Every line of the entries below that includes "blue" belongs in the answer, copied as written.

Spatial reasoning data
_ _ _ _ _ _ _
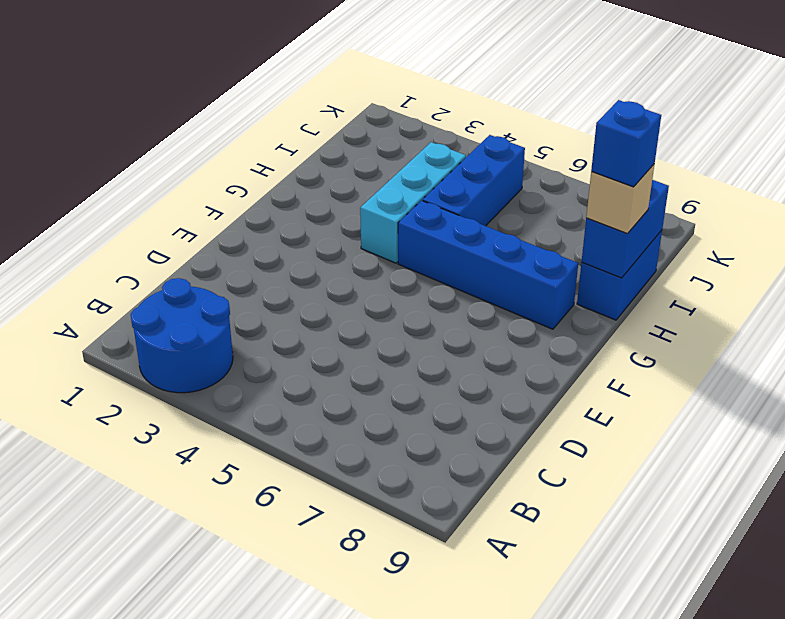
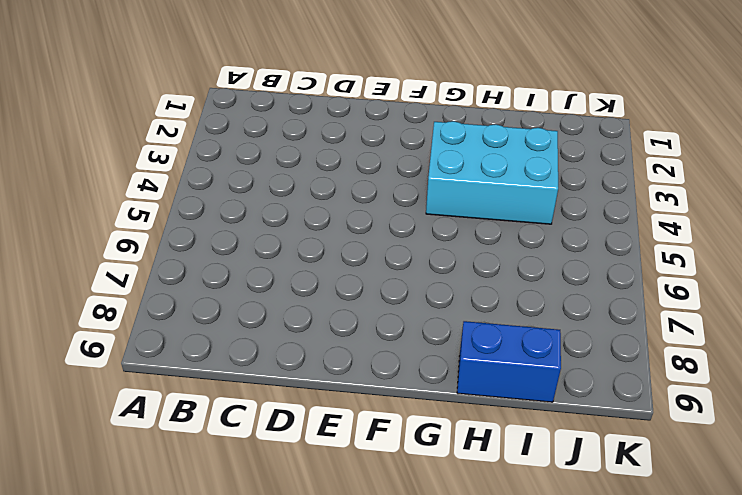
cyan brick G3:I4 level 1 -> cyan brick G4:I4 level 1
none -> blue round brick A2:B3 level 1
none -> blue brick G5:G8 level 1

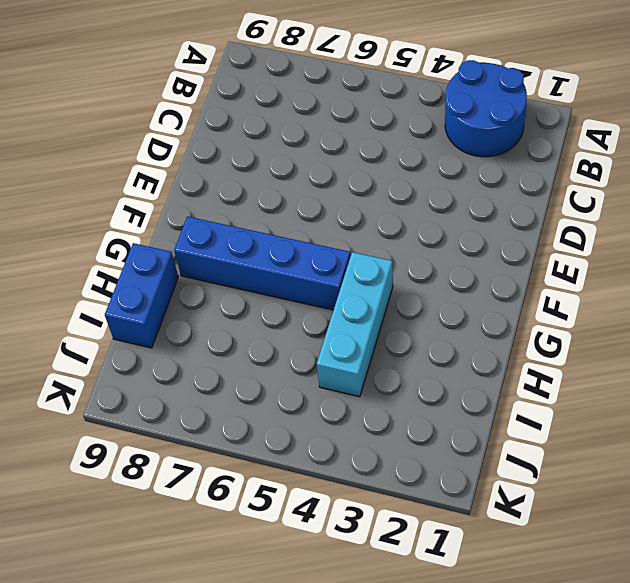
none -> blue brick H5:J5 level 1
none -> blue brick H9:I9 level 2

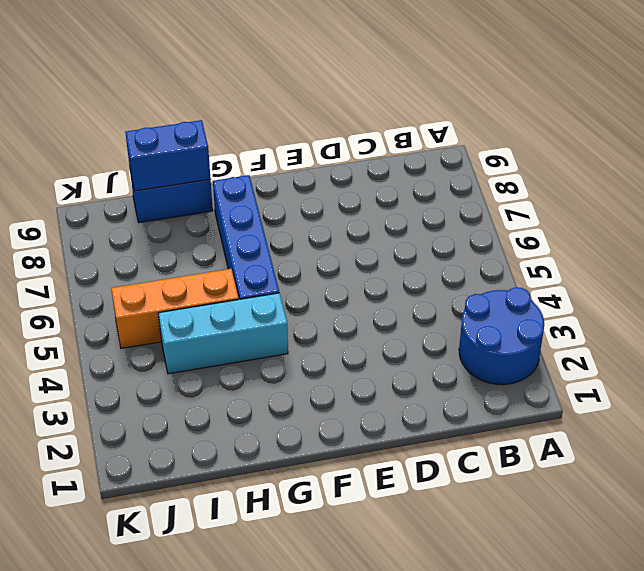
orange brick H5:J5 level 1 -> blue brick H5:J5 level 1
none -> tan brick H9 level 3
none -> blue brick H9 level 4

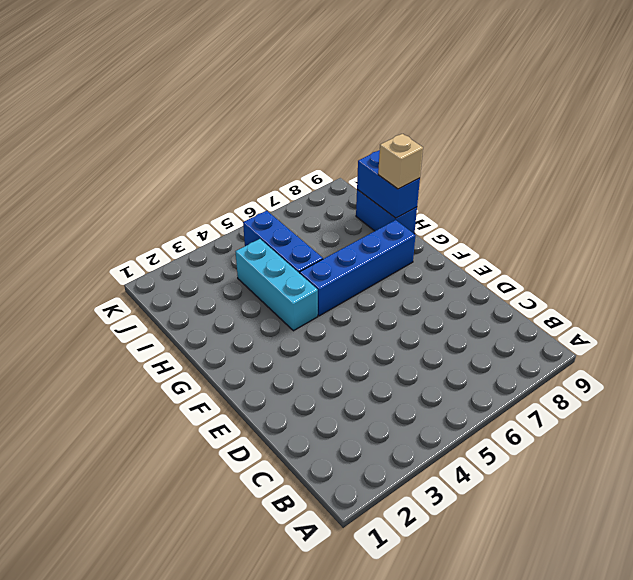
none -> blue round brick A2:B3 level 1
none -> blue brick H9 level 4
_ _ _ _ _ _ _
## Result
none -> blue round brick A2:B3 level 1
none -> blue brick G5:G8 level 1
none -> blue brick H5:J5 level 1
none -> blue brick H9:I9 level 2
orange brick H5:J5 level 1 -> blue brick H5:J5 level 1
none -> blue brick H9 level 4
none -> blue round brick A2:B3 level 1
none -> blue brick H9 level 4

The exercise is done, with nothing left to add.